__Task prompt__
Among the entries below, copy only the span from the line containing "pink hat [946,434,1036,524]" through the line containing "camera: 155 degrees left, 10 degrees up". Do so exactly, and skip the pictures.

__Input__
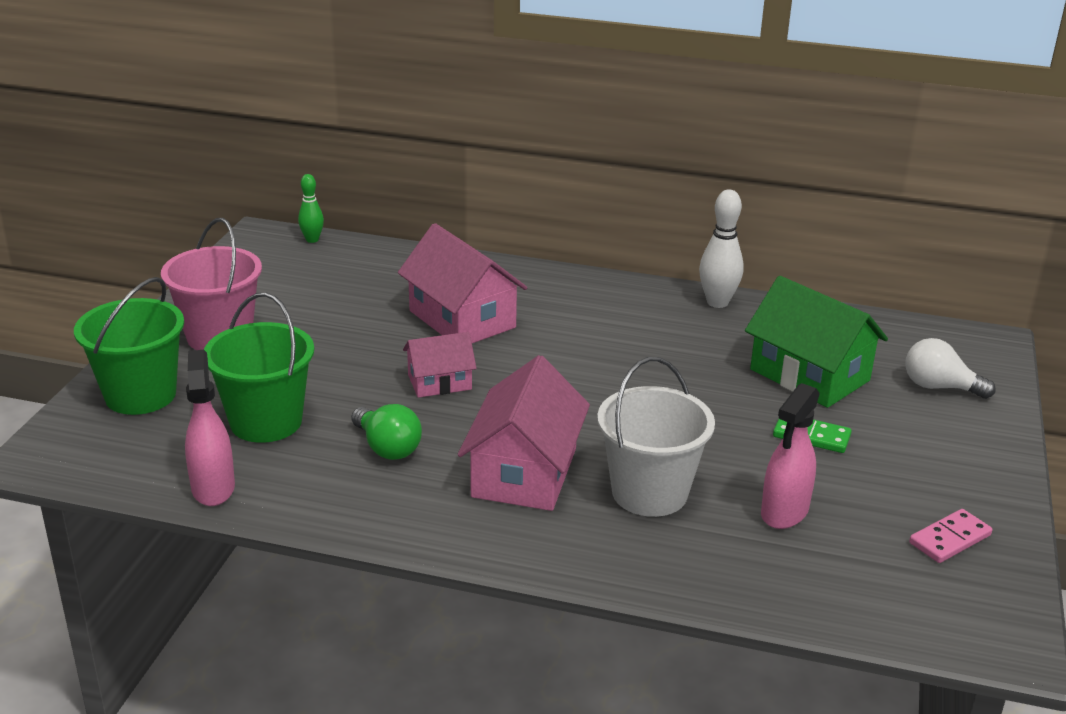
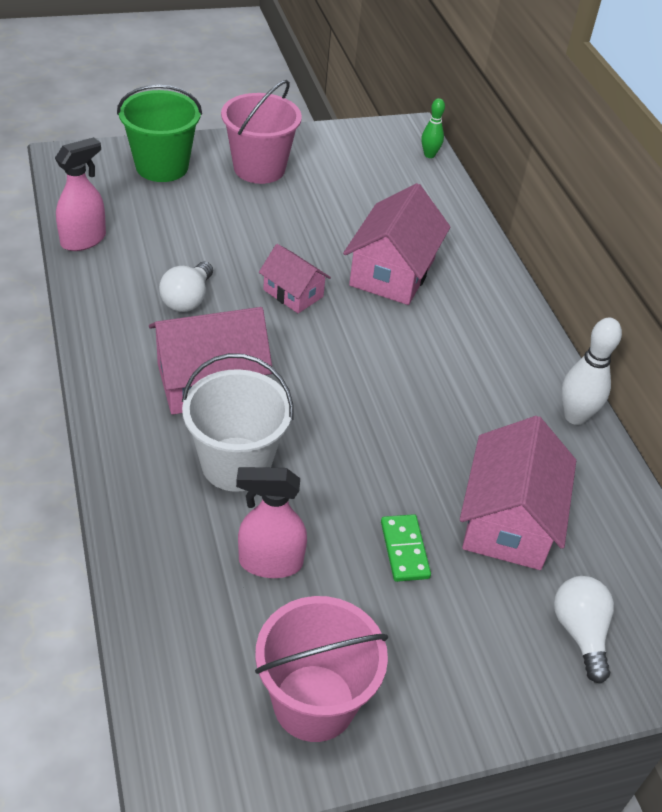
camera: 55 degrees right, 15 degrees up
green bucket [204,293,314,443] -> none
green light bulb [351,404,422,460] -> white light bulb [159,262,213,312]
green house [745,276,888,408] -> pink house [460,416,576,570]
pink domino [909,509,992,563] -> pink bucket [255,596,388,742]

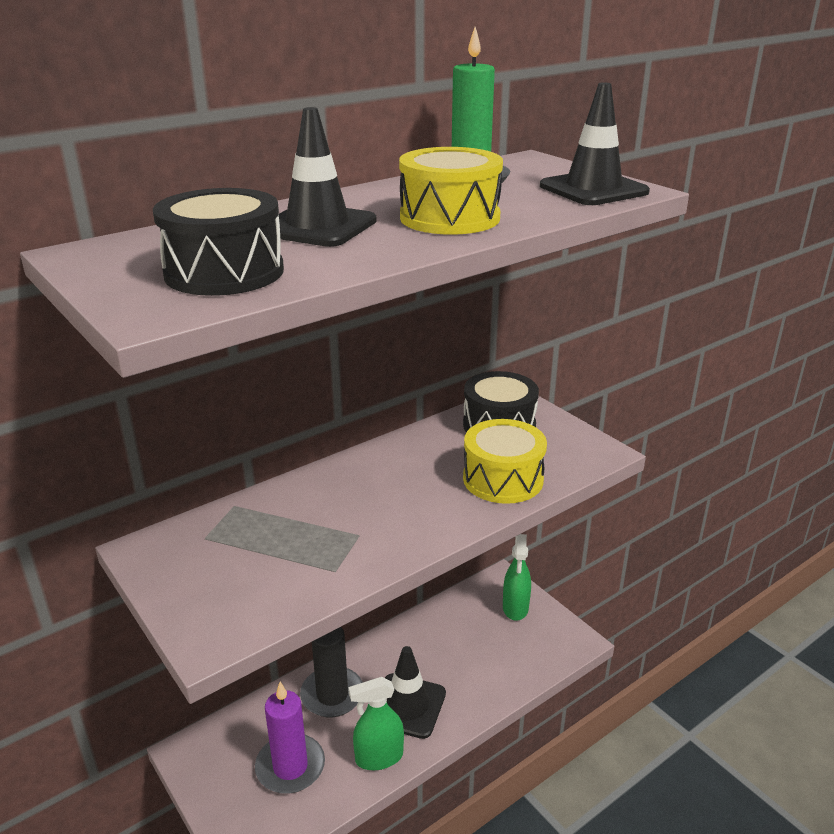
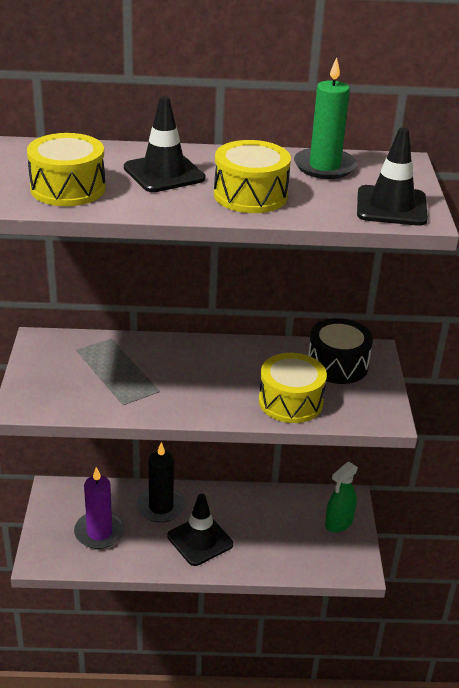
camera: 35 degrees right, 5 degrees up
black drum [153,188,284,296] -> yellow drum [27,133,106,206]
green spray bottle [348,677,404,770] -> none

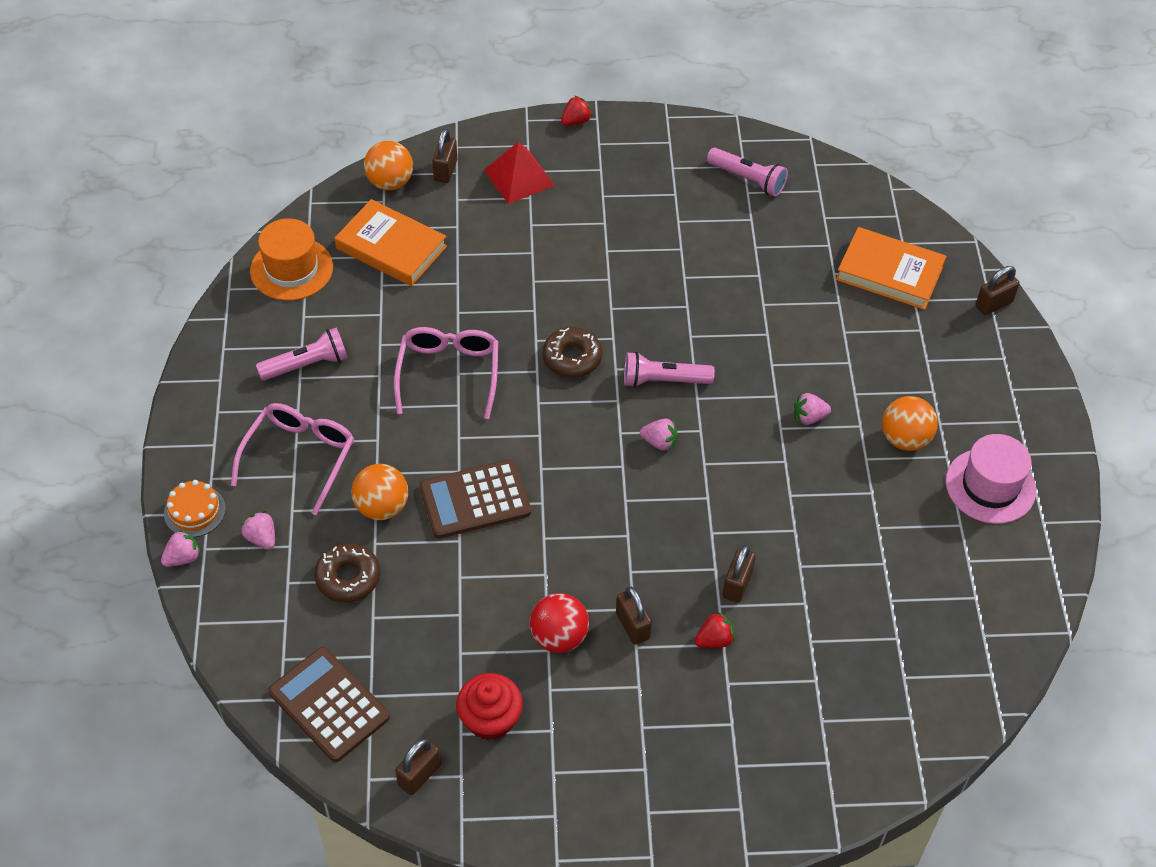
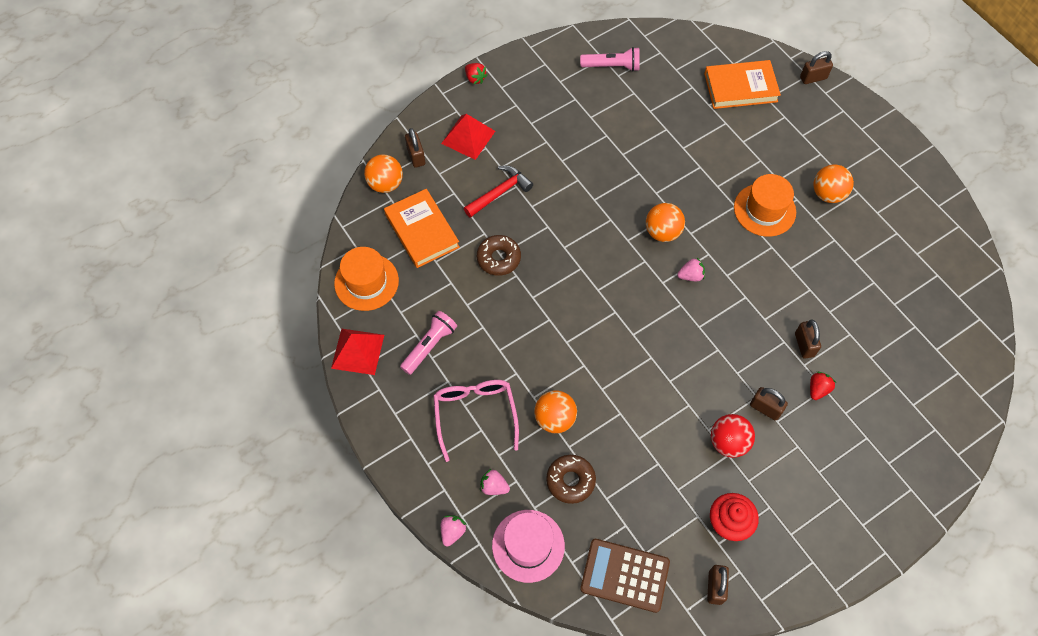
camera: 30 degrees left, 10 degrees up
orange cake [164,480,226,537] -> none
orange book [335,199,447,286] -> orange book turned 60 degrees clockwise [384,189,460,268]
pink glasses [394,327,498,419] -> none
brown calculator [420,459,531,539] -> none
brown donut [542,327,602,378] -> brown donut moved to [477,235,521,276]
red strawberry [561,96,593,126] -> red strawberry turned 120 degrees clockwise [465,63,487,85]
pink flashlight [624,352,715,387] -> orange ball [646,203,685,242]
pink strawberry [794,393,831,425] -> orange hat [734,174,796,237]
pink hat [946,434,1036,524] -> pink hat moved to [492,510,565,583]
brown padlock [976,266,1019,315] -> brown padlock turned 45 degrees clockwise [800,51,833,84]
none -> red pyramid [331,329,384,375]
none -> red hammer [464,166,533,218]

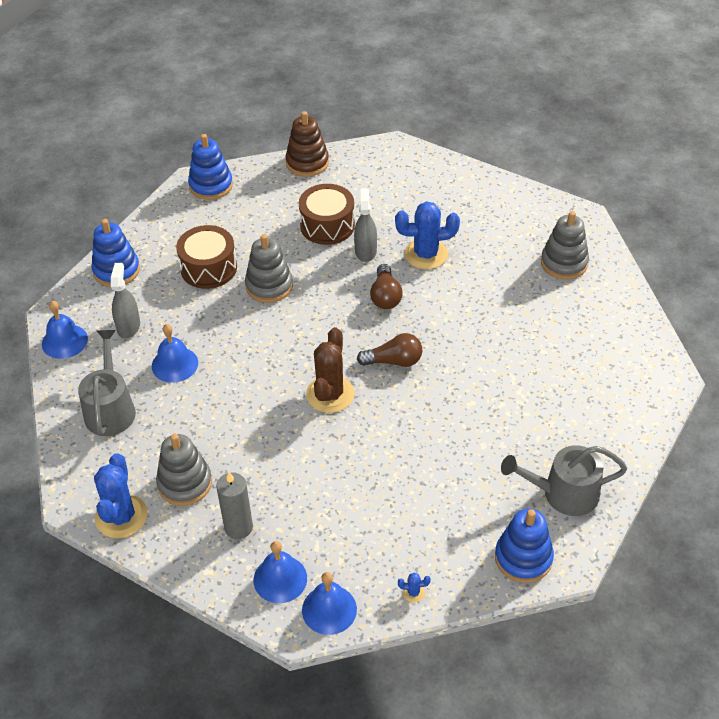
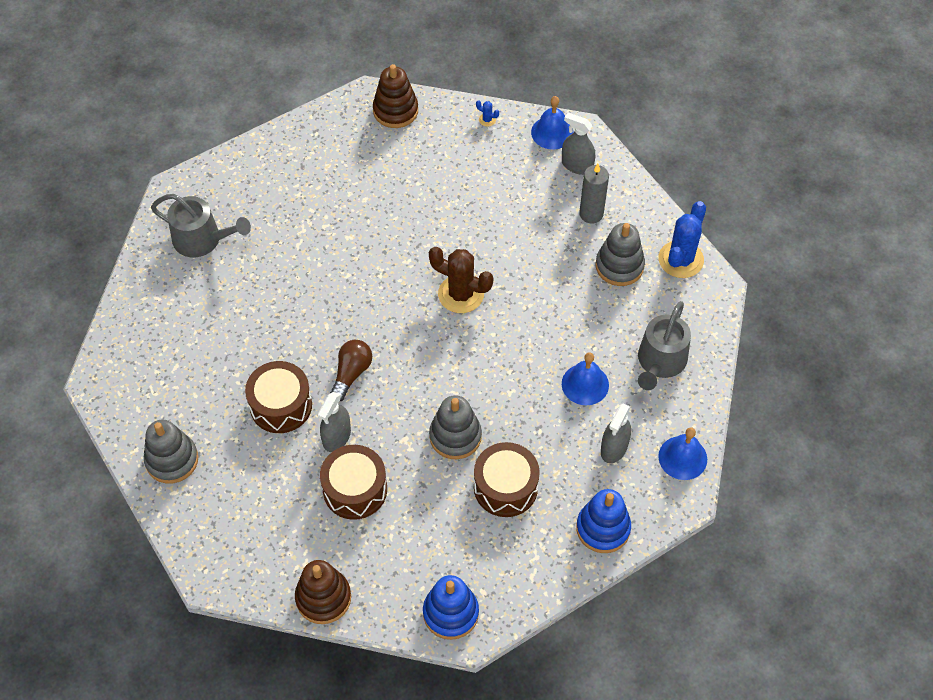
camera: 155 degrees left, 10 degrees up
blue bell [254,541,307,603] -> grey spray bottle [562,113,595,175]
brown cactus [306,327,354,413] -> brown cactus turned 75 degrees clockwise [429,247,493,313]
brown light bulb [357,333,422,367] -> none
blue cactus [395,201,460,269] -> brown drum [245,361,312,433]
blue stacking toy [495,509,554,583] -> brown stacking toy [373,64,418,128]
grey watering can [501,445,627,516] -> grey watering can moved to [151,194,251,257]
grey stacking toy [541,211,589,280] -> grey stacking toy moved to [144,420,198,484]

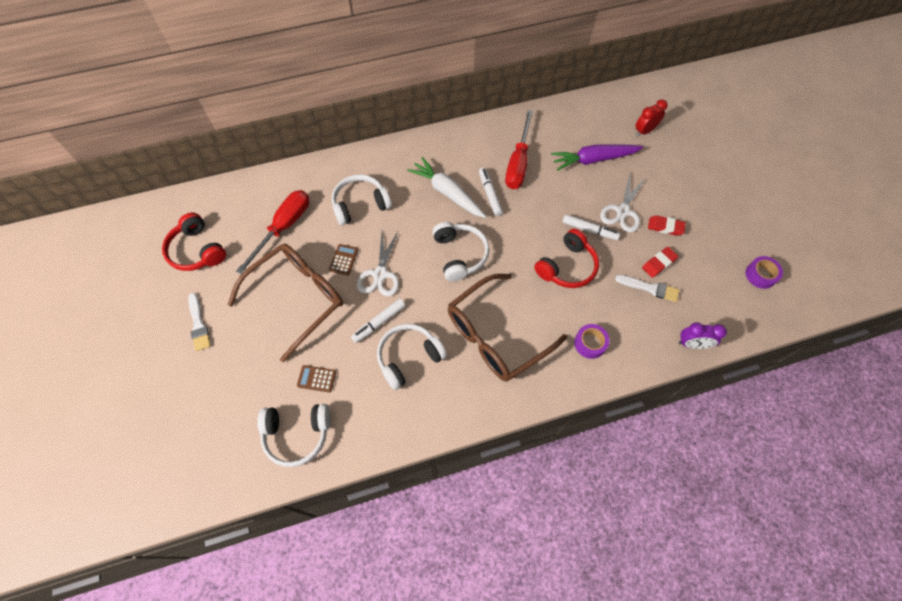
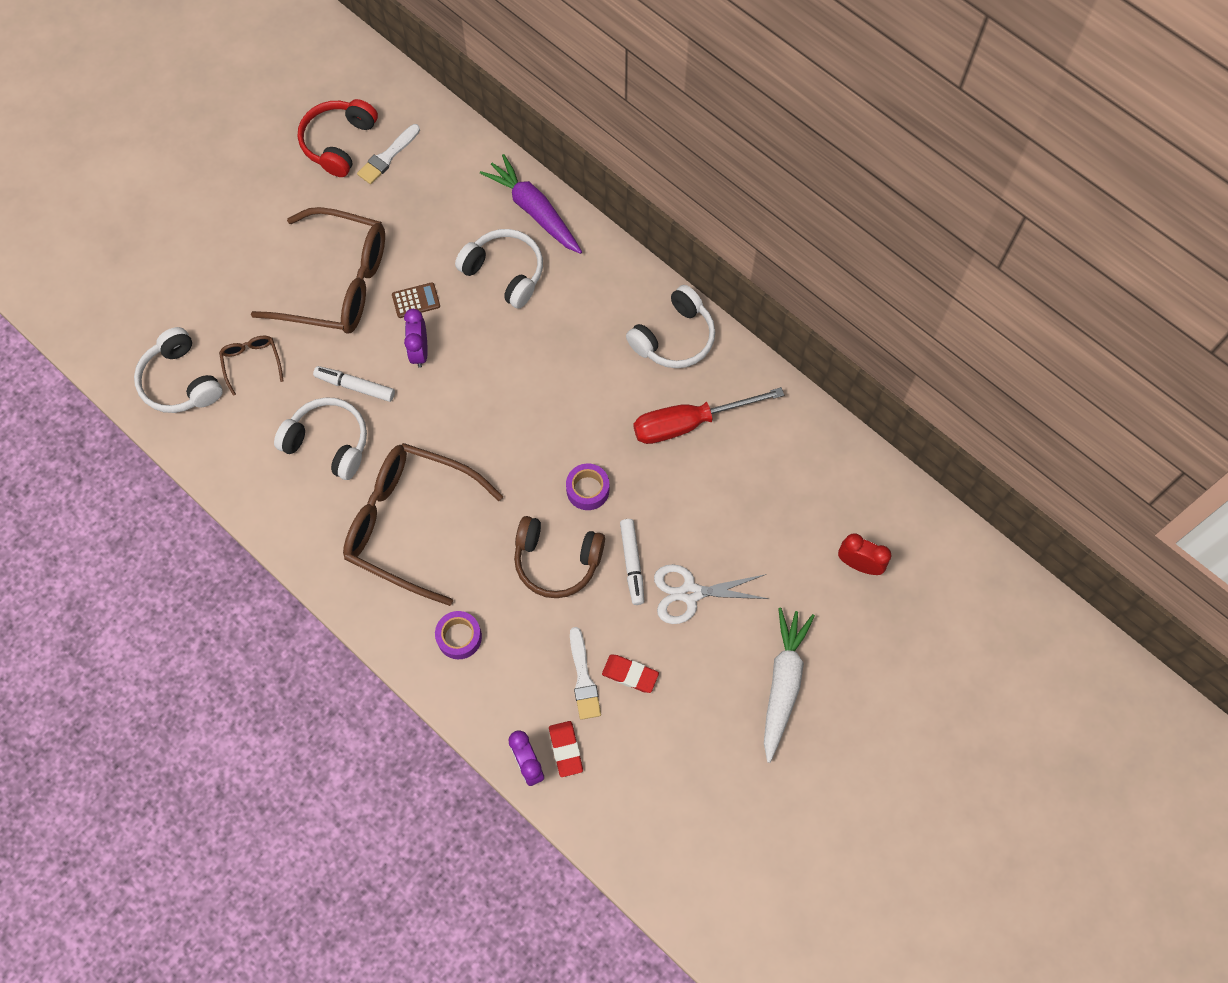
camera: 60 degrees right, 5 degrees up
white brush [188,293,211,351] -> white brush moved to [357,124,420,184]
red screwdriver [236,190,309,274] -> none
brown calculator [297,365,336,393] -> brown glasses [219,336,283,396]
white scissors [357,231,399,296] -> purple clock [404,309,428,368]
white carrot [407,157,486,218] -> white carrot moved to [764,608,815,763]
white headphones [432,222,489,281] -> white headphones moved to [626,285,715,368]
white marker [479,168,503,216] -> none
red headphones [534,229,599,288] -> brown headphones [514,516,605,598]
purple carrot [551,144,644,171] -> purple carrot moved to [480,154,582,254]
red eraser [648,215,686,236] -> red eraser moved to [549,721,583,777]
purple tape [745,256,783,289] -> purple tape moved to [566,463,609,510]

__Answer box__
pink hat [946,434,1036,524] -> pink hat moved to [492,510,565,583]
brown padlock [976,266,1019,315] -> brown padlock turned 45 degrees clockwise [800,51,833,84]
none -> red pyramid [331,329,384,375]
none -> red hammer [464,166,533,218]

camera: 155 degrees left, 10 degrees up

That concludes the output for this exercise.